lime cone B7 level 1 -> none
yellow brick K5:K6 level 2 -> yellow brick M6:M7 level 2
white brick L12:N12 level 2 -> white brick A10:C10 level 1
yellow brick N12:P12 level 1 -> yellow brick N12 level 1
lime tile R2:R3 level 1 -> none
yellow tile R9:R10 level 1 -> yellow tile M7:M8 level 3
══════════
Exercise aim: Whenever a line above has the word "lime" in it, copy that line.

Output:
lime cone B7 level 1 -> none
lime tile R2:R3 level 1 -> none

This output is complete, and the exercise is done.